EXTRACTED MATERIAL:
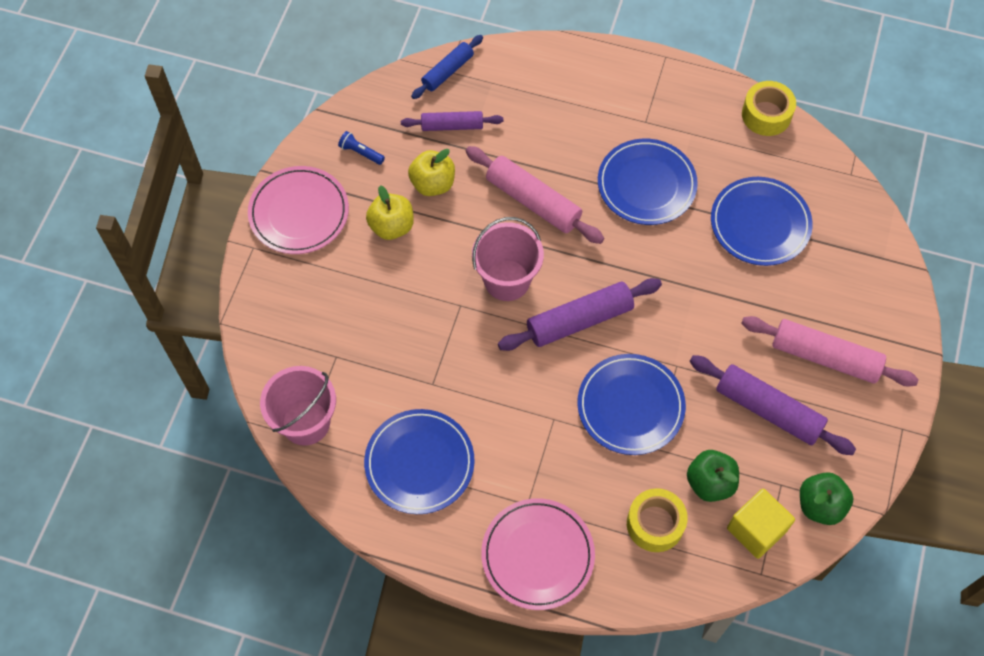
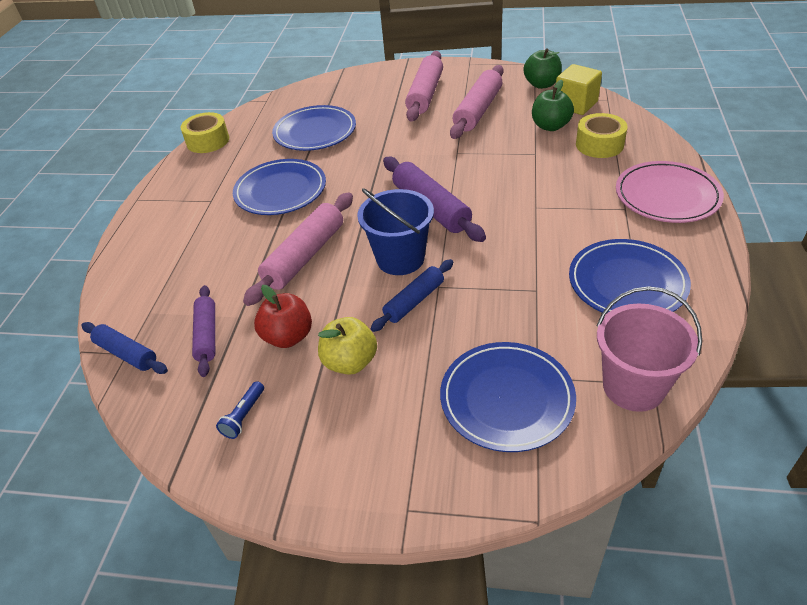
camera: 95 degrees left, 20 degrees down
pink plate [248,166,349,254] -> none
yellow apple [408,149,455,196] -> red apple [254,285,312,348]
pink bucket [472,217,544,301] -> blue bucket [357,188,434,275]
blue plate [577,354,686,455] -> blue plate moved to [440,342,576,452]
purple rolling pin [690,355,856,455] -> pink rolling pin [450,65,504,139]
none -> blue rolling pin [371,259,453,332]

YOUR TASK: Each entry above must be printed exactly, apart from its pictures.

RESULT OF THE EXERCISE:
camera: 95 degrees left, 20 degrees down
pink plate [248,166,349,254] -> none
yellow apple [408,149,455,196] -> red apple [254,285,312,348]
pink bucket [472,217,544,301] -> blue bucket [357,188,434,275]
blue plate [577,354,686,455] -> blue plate moved to [440,342,576,452]
purple rolling pin [690,355,856,455] -> pink rolling pin [450,65,504,139]
none -> blue rolling pin [371,259,453,332]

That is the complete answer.